--- What to do ---
With the string "purple" as the filter, copy each matching line from the records.

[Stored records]
++++++++

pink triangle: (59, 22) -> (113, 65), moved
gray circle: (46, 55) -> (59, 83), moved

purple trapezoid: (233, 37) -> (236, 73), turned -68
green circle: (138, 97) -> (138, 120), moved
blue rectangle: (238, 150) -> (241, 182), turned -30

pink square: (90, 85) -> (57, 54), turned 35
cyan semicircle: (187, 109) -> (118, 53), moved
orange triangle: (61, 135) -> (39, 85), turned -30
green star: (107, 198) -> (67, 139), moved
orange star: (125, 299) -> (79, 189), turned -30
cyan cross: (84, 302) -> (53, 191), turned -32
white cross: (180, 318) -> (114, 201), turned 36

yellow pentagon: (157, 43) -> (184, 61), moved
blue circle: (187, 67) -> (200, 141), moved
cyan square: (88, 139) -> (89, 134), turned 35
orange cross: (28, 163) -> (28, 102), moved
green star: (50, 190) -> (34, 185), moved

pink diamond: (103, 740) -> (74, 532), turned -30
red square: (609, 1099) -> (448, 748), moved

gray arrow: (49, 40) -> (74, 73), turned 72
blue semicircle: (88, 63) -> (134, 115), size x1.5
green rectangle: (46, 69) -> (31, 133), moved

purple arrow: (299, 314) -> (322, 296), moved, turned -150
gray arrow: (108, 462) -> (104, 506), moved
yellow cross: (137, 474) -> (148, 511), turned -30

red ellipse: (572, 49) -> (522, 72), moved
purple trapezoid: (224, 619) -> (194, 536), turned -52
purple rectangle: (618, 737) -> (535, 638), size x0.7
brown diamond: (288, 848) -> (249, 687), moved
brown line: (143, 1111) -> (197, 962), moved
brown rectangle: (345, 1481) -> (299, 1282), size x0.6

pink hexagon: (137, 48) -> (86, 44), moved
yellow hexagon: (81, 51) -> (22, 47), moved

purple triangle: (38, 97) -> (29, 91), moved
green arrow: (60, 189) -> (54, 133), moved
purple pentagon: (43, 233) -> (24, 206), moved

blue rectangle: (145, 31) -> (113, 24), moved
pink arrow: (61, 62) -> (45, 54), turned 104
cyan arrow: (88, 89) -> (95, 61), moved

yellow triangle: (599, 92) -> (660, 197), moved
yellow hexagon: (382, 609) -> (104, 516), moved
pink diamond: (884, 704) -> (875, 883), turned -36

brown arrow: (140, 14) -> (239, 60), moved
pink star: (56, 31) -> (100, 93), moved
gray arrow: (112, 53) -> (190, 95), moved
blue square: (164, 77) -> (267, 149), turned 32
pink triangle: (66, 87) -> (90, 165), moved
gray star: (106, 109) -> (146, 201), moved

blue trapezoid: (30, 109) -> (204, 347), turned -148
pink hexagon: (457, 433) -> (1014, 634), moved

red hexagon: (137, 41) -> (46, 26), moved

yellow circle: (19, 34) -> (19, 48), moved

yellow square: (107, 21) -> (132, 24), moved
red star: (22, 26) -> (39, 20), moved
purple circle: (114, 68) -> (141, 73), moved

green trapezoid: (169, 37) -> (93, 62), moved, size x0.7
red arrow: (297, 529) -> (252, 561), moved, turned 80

++++++++

--- Solution to this problem ---
purple trapezoid: (233, 37) -> (236, 73), turned -68
purple arrow: (299, 314) -> (322, 296), moved, turned -150
purple trapezoid: (224, 619) -> (194, 536), turned -52
purple rectangle: (618, 737) -> (535, 638), size x0.7
purple triangle: (38, 97) -> (29, 91), moved
purple pentagon: (43, 233) -> (24, 206), moved
purple circle: (114, 68) -> (141, 73), moved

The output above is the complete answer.